**Work task:** Output all the data exactly. Pictures do not belong in the copy.

**Items from a dataset:**
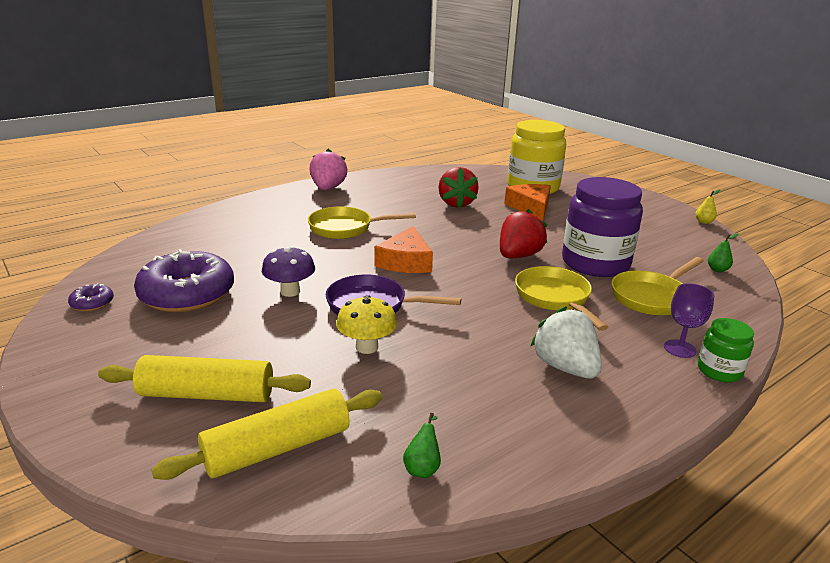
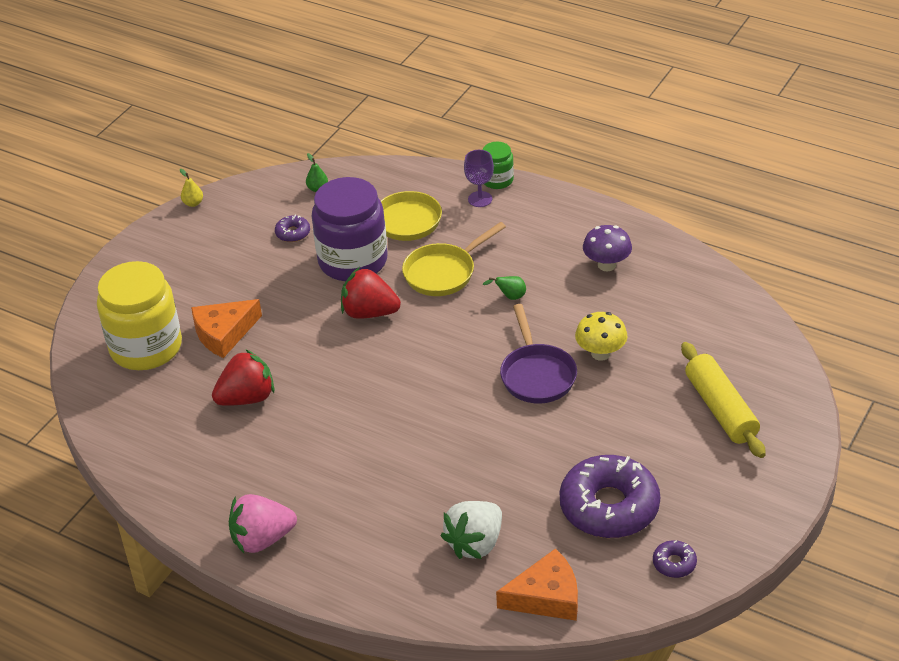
camera: 110 degrees left, 15 degrees up
(277, 448) = (737, 348): yellow rolling pin -> none
(290, 291) = (552, 438): purple mushroom -> purple mushroom (606, 265)
(345, 228) = (383, 464): yellow pan -> none
(406, 261) = (436, 385): orange cheese -> orange cheese (546, 596)
(423, 467) = (700, 283): green pear -> green pear (510, 297)
(565, 367) = (548, 248): white strawberry -> white strawberry (475, 543)
(648, 248) = (293, 233): none -> purple donut

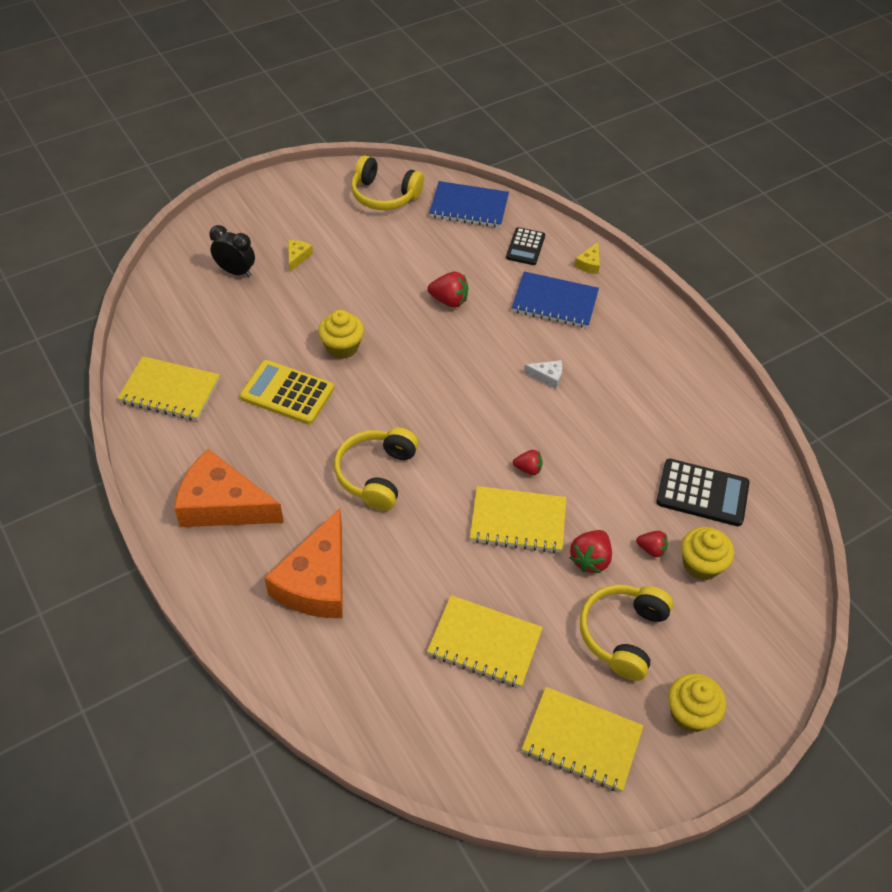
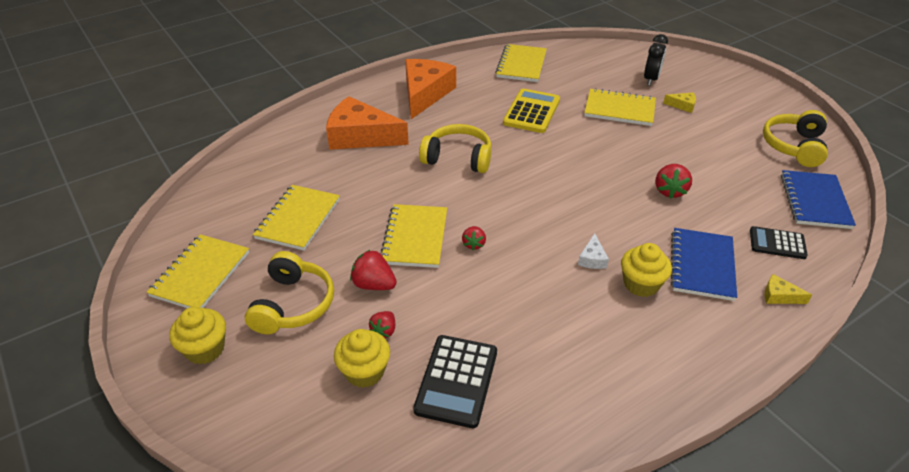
camera: 90 degrees right, 10 degrees down
(296, 311) = (619, 109): none -> yellow notebook
(342, 347) = (588, 134): yellow cupcake -> yellow cupcake (641, 284)
(622, 634) = (293, 304): yellow headphones -> yellow headphones turned 75 degrees clockwise

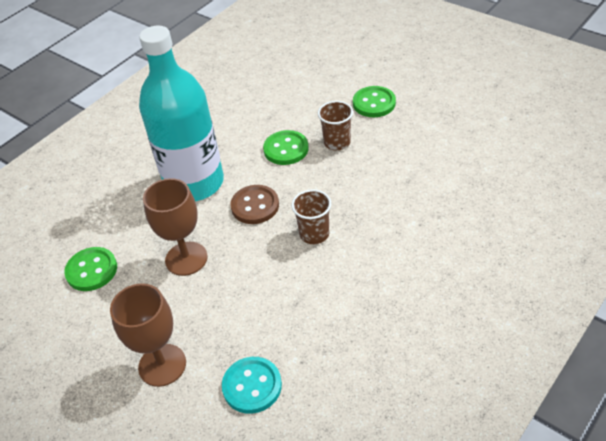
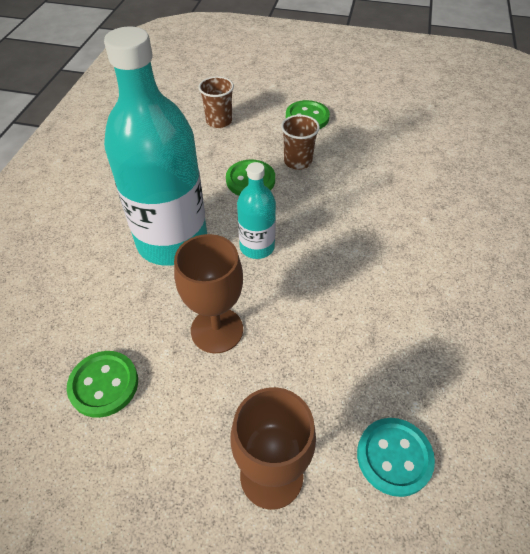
camera: 30 degrees left, 5 degrees up
(255, 206) = (257, 247): brown button -> turquoise bottle
(314, 234) = (339, 258): brown cup -> brown cup (219, 121)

**Output below:**
camera: 110 degrees left, 15 degrees up
(277, 448) = (737, 348): yellow rolling pin -> none
(290, 291) = (552, 438): purple mushroom -> purple mushroom (606, 265)
(345, 228) = (383, 464): yellow pan -> none
(406, 261) = (436, 385): orange cheese -> orange cheese (546, 596)
(423, 467) = (700, 283): green pear -> green pear (510, 297)
(565, 367) = (548, 248): white strawberry -> white strawberry (475, 543)
(648, 248) = (293, 233): none -> purple donut

camera: 90 degrees right, 10 degrees down
(296, 311) = (619, 109): none -> yellow notebook
(342, 347) = (588, 134): yellow cupcake -> yellow cupcake (641, 284)
(622, 634) = (293, 304): yellow headphones -> yellow headphones turned 75 degrees clockwise

camera: 30 degrees left, 5 degrees up
(255, 206) = (257, 247): brown button -> turquoise bottle
(314, 234) = (339, 258): brown cup -> brown cup (219, 121)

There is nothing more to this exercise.